++++ Data excerpts
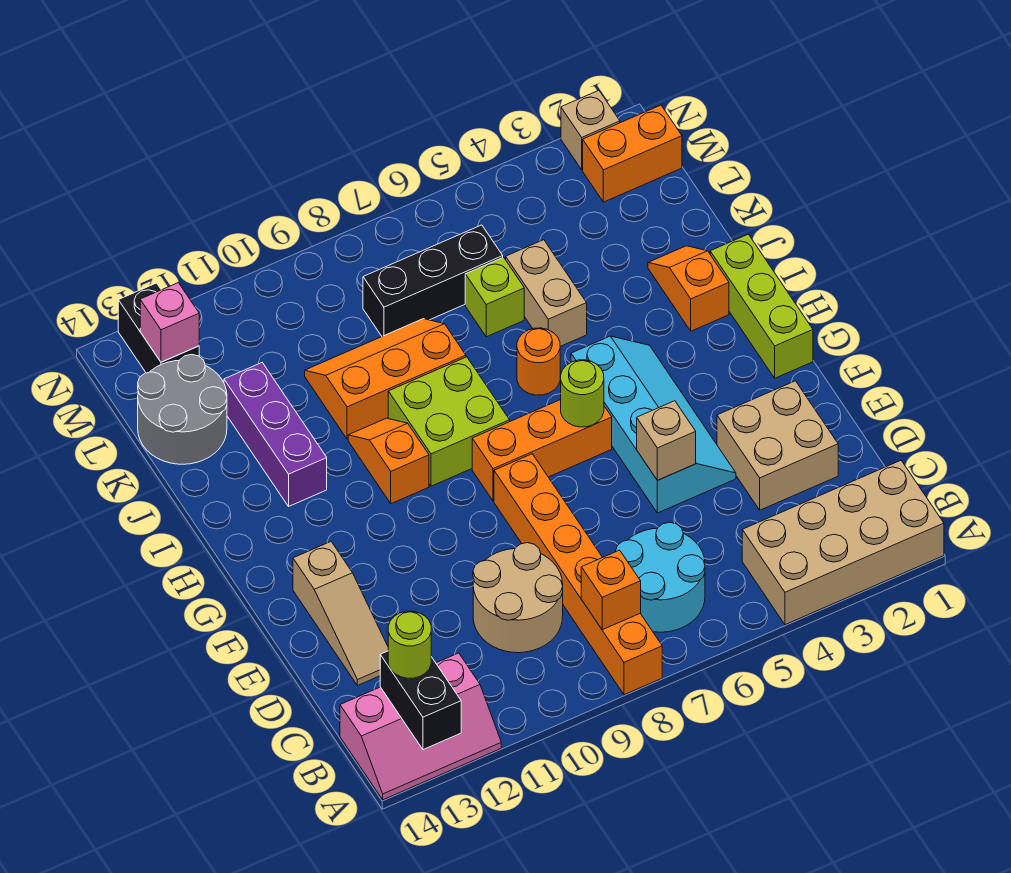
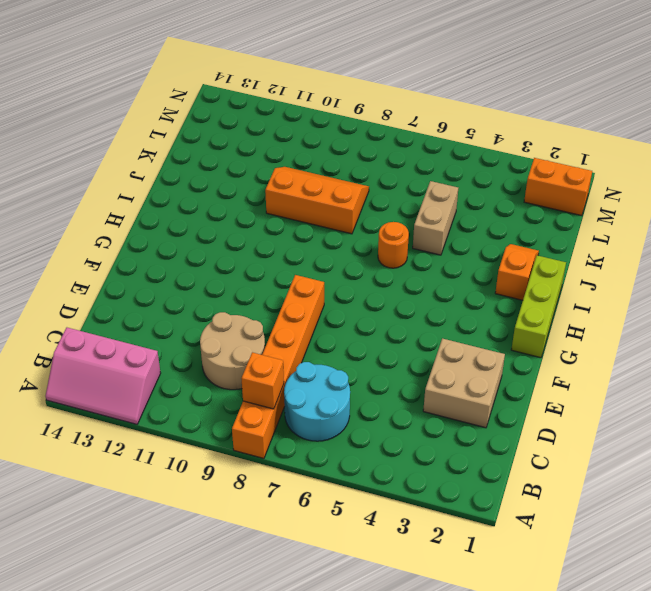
none -> tan brick A1:B4 level 1
none -> tan slope D13:F13 level 1 top F
none -> cyan slope E4:H5 level 1 top 5

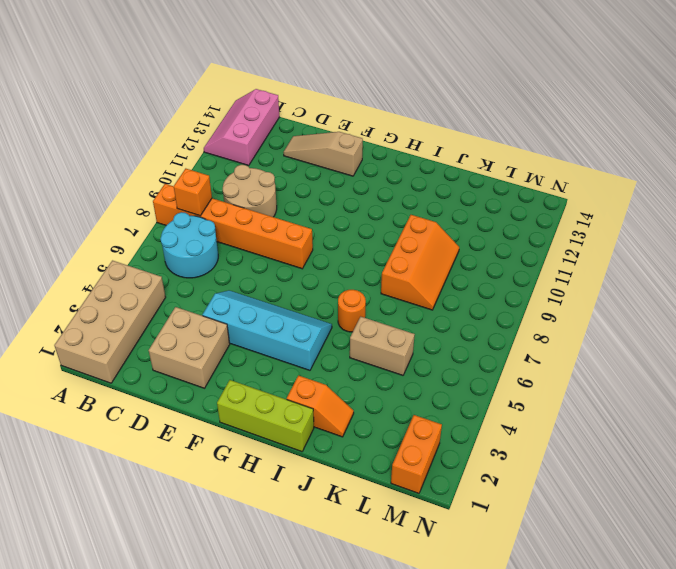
cyan slope E4:H5 level 1 top 4 -> cyan slope E4:H5 level 1 top 5
none -> orange brick G6:G8 level 1
none -> lime brick H8:I9 level 1
none -> orange slope H10:I10 level 1 top H

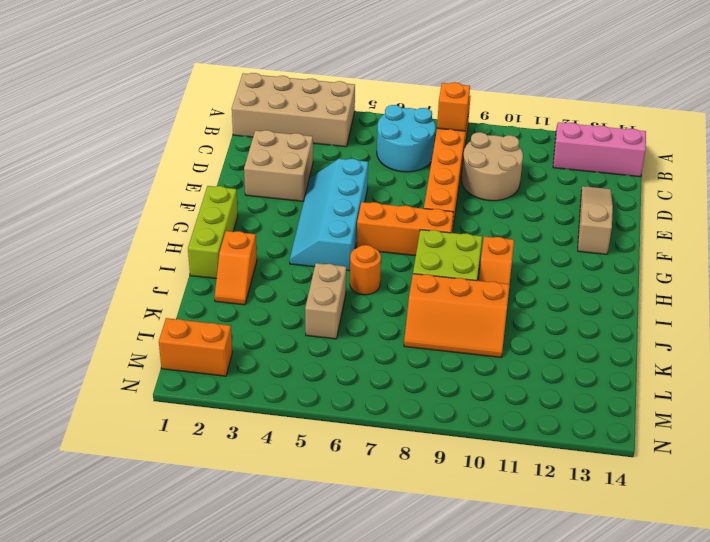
none -> purple brick I12:K12 level 1
none -> lime brick K6 level 1
none -> grey round brick K13:L14 level 1

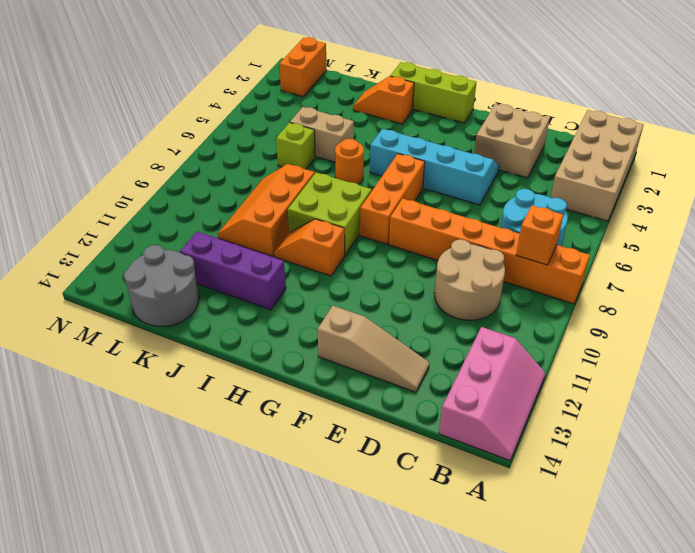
none -> black brick L6:L8 level 1
none -> black brick M13:N13 level 1
none -> tan brick N2 level 1

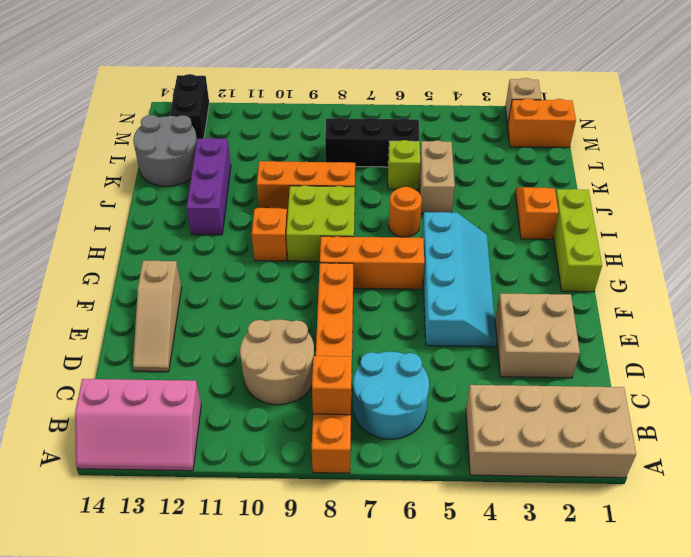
none -> black brick A13:B13 level 2
none -> tan brick E5 level 2
none -> lime round brick G6 level 2

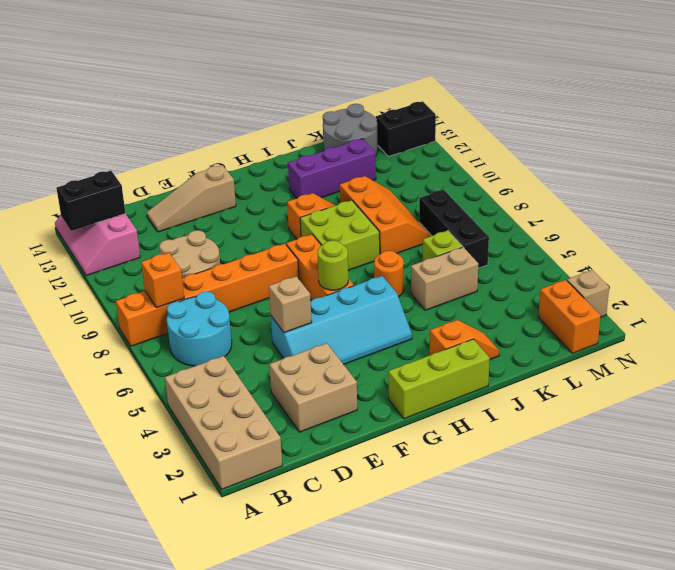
none -> pink brick M13 level 2
none -> lime round brick B13 level 3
++++++++
Problem description:
Omit the images; transcribe the listing verbatim.

Problem solution:
none -> tan brick A1:B4 level 1
none -> tan slope D13:F13 level 1 top F
none -> cyan slope E4:H5 level 1 top 5

cyan slope E4:H5 level 1 top 4 -> cyan slope E4:H5 level 1 top 5
none -> orange brick G6:G8 level 1
none -> lime brick H8:I9 level 1
none -> orange slope H10:I10 level 1 top H

none -> purple brick I12:K12 level 1
none -> lime brick K6 level 1
none -> grey round brick K13:L14 level 1

none -> black brick L6:L8 level 1
none -> black brick M13:N13 level 1
none -> tan brick N2 level 1

none -> black brick A13:B13 level 2
none -> tan brick E5 level 2
none -> lime round brick G6 level 2

none -> pink brick M13 level 2
none -> lime round brick B13 level 3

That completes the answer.